▸ **Records for this task**:
##########

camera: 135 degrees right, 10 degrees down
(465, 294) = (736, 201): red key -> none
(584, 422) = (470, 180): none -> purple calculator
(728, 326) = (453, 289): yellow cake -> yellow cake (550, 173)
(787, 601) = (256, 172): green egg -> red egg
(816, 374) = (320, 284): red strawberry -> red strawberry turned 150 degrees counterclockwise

##########

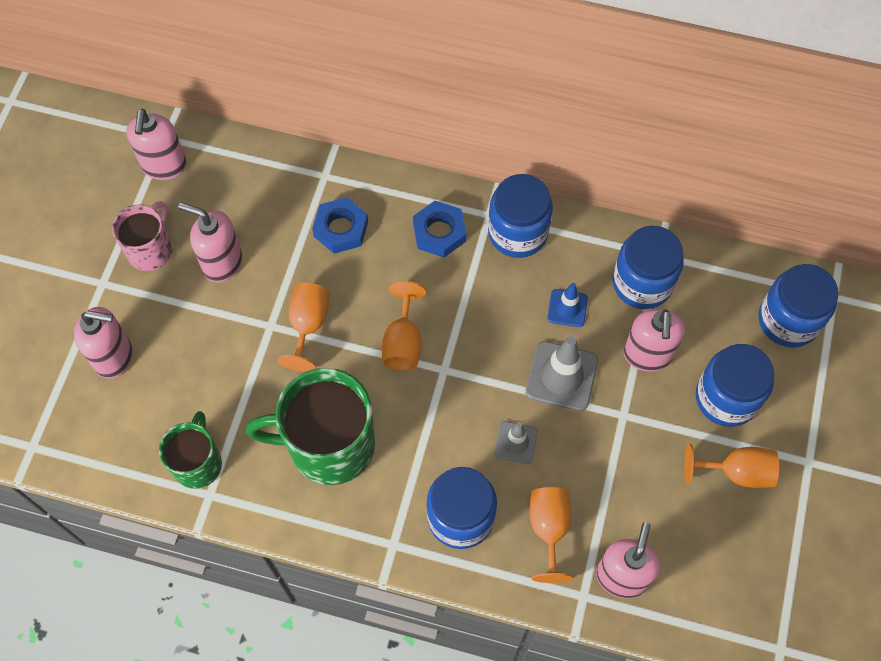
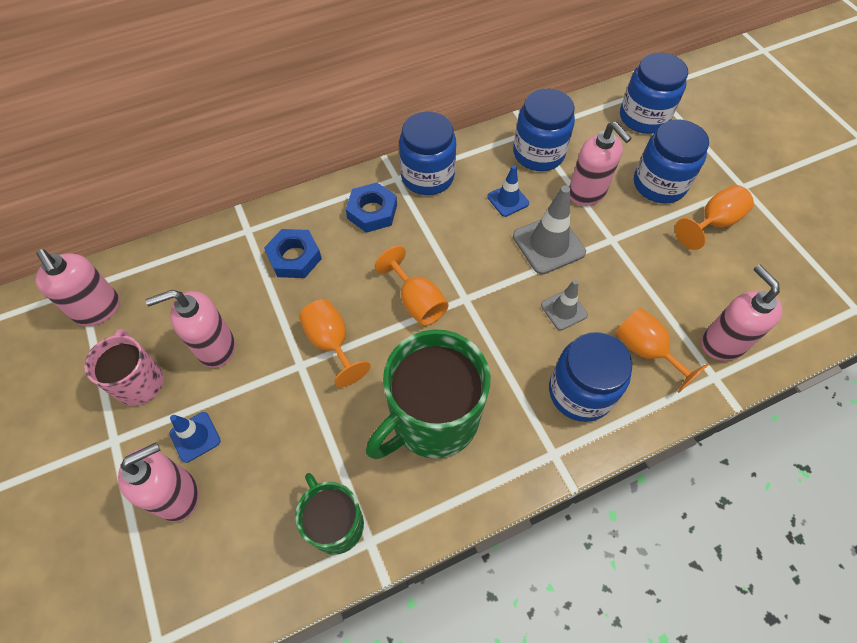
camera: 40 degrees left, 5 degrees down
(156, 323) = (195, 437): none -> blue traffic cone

##########

▸ **Brief**:
Reproduce the entries above exactly, but only the lines between the line holding "(584, 422) = (470, 180): none" and the line holding "(816, 374) = (320, 284): red", inclusive.

▸ **Response box**:
(584, 422) = (470, 180): none -> purple calculator
(728, 326) = (453, 289): yellow cake -> yellow cake (550, 173)
(787, 601) = (256, 172): green egg -> red egg
(816, 374) = (320, 284): red strawberry -> red strawberry turned 150 degrees counterclockwise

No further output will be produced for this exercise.